-- start of INFORMATION SUPPLIED --

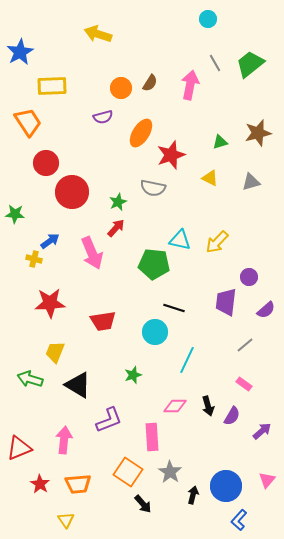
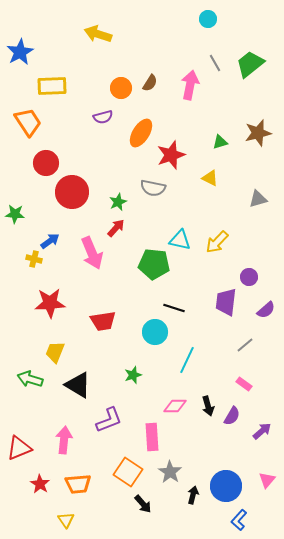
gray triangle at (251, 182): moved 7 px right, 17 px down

-- end of INFORMATION SUPPLIED --
-- start of INFORMATION SUPPLIED --

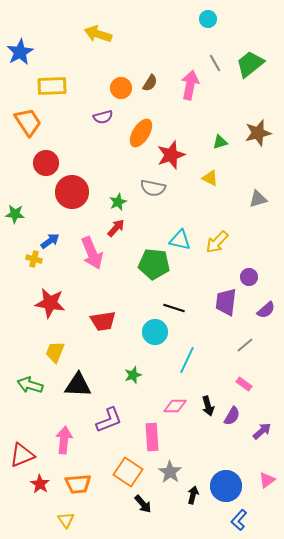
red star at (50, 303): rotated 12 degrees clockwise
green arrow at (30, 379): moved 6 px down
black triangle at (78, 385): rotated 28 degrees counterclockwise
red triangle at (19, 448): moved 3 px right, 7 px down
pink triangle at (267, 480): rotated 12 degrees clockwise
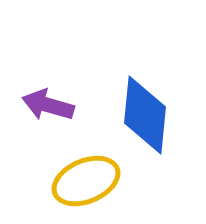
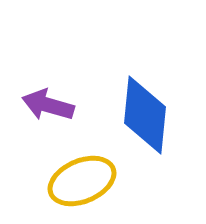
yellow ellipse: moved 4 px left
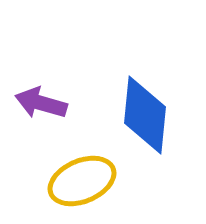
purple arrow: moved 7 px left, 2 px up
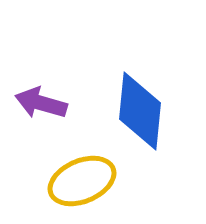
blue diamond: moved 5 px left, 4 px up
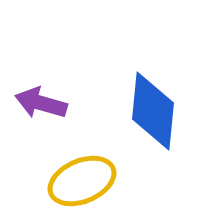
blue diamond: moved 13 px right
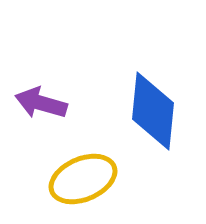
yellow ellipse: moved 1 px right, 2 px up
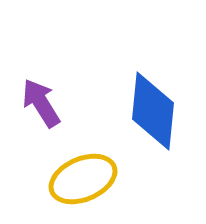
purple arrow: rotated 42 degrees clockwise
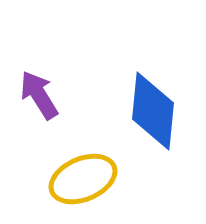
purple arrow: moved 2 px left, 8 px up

-- end of INFORMATION SUPPLIED --

Pick out each line of the items above that contains the word "blue", and copy those lines.

blue diamond: moved 5 px left, 4 px up
blue diamond: moved 13 px right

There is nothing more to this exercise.